What to do
Copy out every line in the records that contains the string "kern", treating uppercase and lowercase as different.

Excerpted records
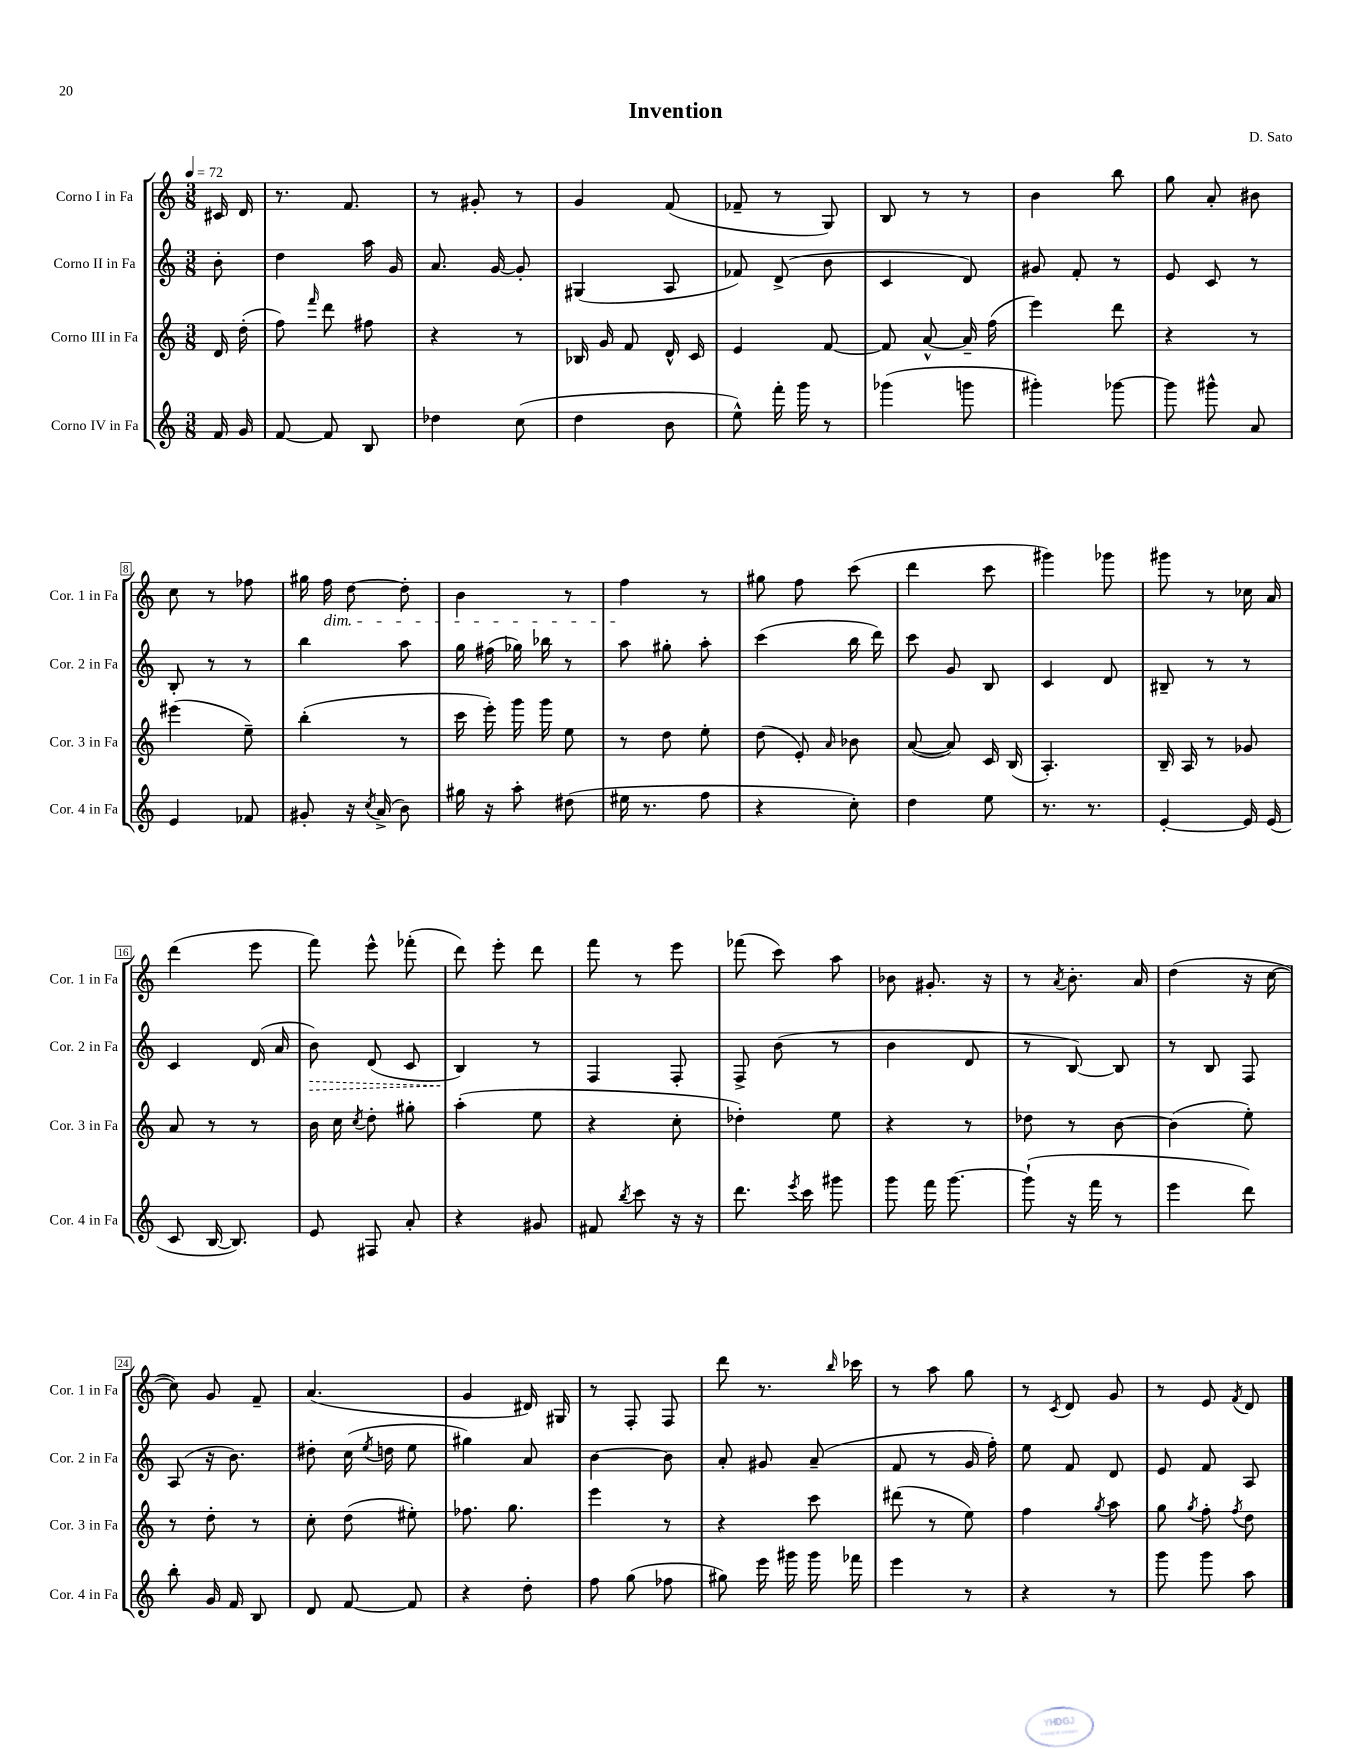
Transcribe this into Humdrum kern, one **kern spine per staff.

**kern	**kern	**kern	**kern
*staff4	*staff3	*staff2	*staff1
*clefG2	*clefG2	*clefG2	*clefG2
*k[]	*k[]	*k[]	*k[]
*M3/8	*M3/8	*M3/8	*M3/8
*MM72	*MM72	*MM72	*MM72
16f	16d	8b'	16c#
16g	(16dd'	.	16d
=	=	=	=
[8f	8ff)	4dd	8.r
.	16qqfff	.	.
8f]	8ddd	.	.
.	.	.	8.f
8B	8ff#	16aa	.
.	.	16g	.
=	=	=	=
4dd-	4r	8.a	8r
.	.	.	8g#'
.	.	[16g	.
(8cc	8r	8g']	8r
=	=	=	=
4dd	16B-	(4G#	4g
.	16g	.	.
.	8f	.	.
8b	16d^^	8A	(8f
.	16c	.	.
=	=	=	=
8ee^^)	4e	8f-)	8f-~
16fff'	.	(8d^	8r
16ggg	.	.	.
8r	[8f	8b	8G)
=	=	=	=
(4ggg-	8f]	4c	8B
.	[8a^^	.	8r
8ggg	16a~]	8d)	8r
.	(16ff	.	.
=	=	=	=
4ggg#')	4eee)	8g#	4b
.	.	8f'	.
[8ggg-	8ddd	8r	8bb
=	=	=	=
8ggg-]	4r	8e	8gg
8ggg#^^	.	8c	8a'
8a	8r	8r	8b#
=	=	=	=
4e	(4eee#	8B'	8cc
.	.	8r	8r
8f-	8ee~)	8r	8ff-
=	=	=	=
8g#'	(4bb'	4bb	16gg#
.	.	.	16ff
16r	.	.	[8dd
8qcc	.	.	.
(16a^	.	.	.
8b)	8r	8aa	8dd']
=	=	=	=
16gg#	16ccc	16gg	4b
16r	16eee')	(16ff#	.
8aa'	16ggg	16gg-)	.
.	16ggg	16bb-	.
(8dd#	8ee	8r	8r
=	=	=	=
16ee#	8r	8aa	4ff
8.r	.	.	.
.	8dd	8gg#'	.
8ff	8ee'	8aa'	8r
=	=	=	=
4r	(8dd	(4ccc	8gg#
.	8e')	.	8ff
.	16qqa	.	.
8cc')	8b-	16bb	(8ccc
.	.	16ddd)	.
=	=	=	=
4dd	([8a	8ccc	4ddd
.	8a])	8g	.
8ee	16c	8B	8ccc
.	(16B	.	.
=	=	=	=
8.r	4.A')	4c	4ggg#)
8.r	.	.	.
.	.	8d	8ggg-
=	=	=	=
[4e'	16B~	8B#~	8ggg#
.	16A	.	.
.	8r	8r	8r
16e]	8g-	8r	16cc-
(16e	.	.	16a
=	=	=	=
8c	8a	4c	(4ddd
[16B	8r	.	.
8.B])	.	.	.
.	8r	(16d	8eee
.	.	16a	.
=	=	=	=
8e	16b	8b)	8fff)
.	16cc	.	.
.	8qcc	.	.
8F#	8dd'	(8d	8eee^^
8a'	8gg#'	8c	(8fff-'
=	=	=	=
4r	(4aa'	4B)	8ddd)
.	.	.	8eee'
8g#	8ee	8r	8ddd
=	=	=	=
8f#	4r	4F	8fff
8qbb	.	.	.
8ccc	.	.	8r
16r	8cc'	8F'	8eee
16r	.	.	.
=	=	=	=
8.ddd	4dd-')	8F^	(8fff-
.	.	(8b	8ccc)
8qeee	.	.	.
16ccc	.	.	.
8ggg#	8ee	8r	8aa
=	=	=	=
8ggg	4r	4b	8b-
16fff	.	.	8.g#'
[8.ggg	.	.	.
.	8r	8d	.
.	.	.	16r
=	=	=	=
(8ggg`]	8dd-	8r	8r
.	.	.	8qa
16r	8r	[8B)	8.b'
16fff	.	.	.
8r	[8b	8B]	.
.	.	.	16a
=	=	=	=
4eee	(4b]	8r	(4dd
.	.	8B	.
8ddd)	8ee')	8F	16r
.	.	.	[16cc
=	=	=	=
8bb'	8r	(8A	8cc])
16g	8dd'	16r	8g
16f	.	8.b)	.
8B	8r	.	8f~
=	=	=	=
8d	8cc'	8dd#'	(4.a
[8f	(8dd	(16cc	.
.	.	8qee	.
.	.	16dd	.
8f]	8ee#')	8ee	.
=	=	=	=
4r	8.ff-	4gg#)	4g
.	8.gg	.	.
8dd'	.	8a	16d#)
.	.	.	16G#
=	=	=	=
8ff	4eee	[4b	8r
(8gg	.	.	8F'
8ff-	8r	8b]	8F
=	=	=	=
8gg#)	4r	8a'	8ddd
16eee	.	8g#	8.r
16ggg#	.	.	.
16ggg#	8ccc	(8a~	.
.	.	.	16qqbb
16fff-	.	.	16ccc-
=	=	=	=
4eee	(8ddd#	8f	8r
.	8r	8r	8aa
8r	8ee)	16g	8gg
.	.	16ff')	.
=	=	=	=
4r	4ff	8ee	8r
.	.	.	8qc
.	.	8f	8d
.	8qgg	.	.
8r	8aa	8d	8g
=	=	=	=
8ggg	8gg	8e	8r
.	8qgg	.	.
8ggg	8ff'	8f	8e
.	8qff	.	8qf
8aa	8dd	8A	8d
==	==	==	==
*-	*-	*-	*-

Solution for this exercise
Transcribe this into Humdrum kern, one **kern spine per staff.
**kern	**kern	**kern	**kern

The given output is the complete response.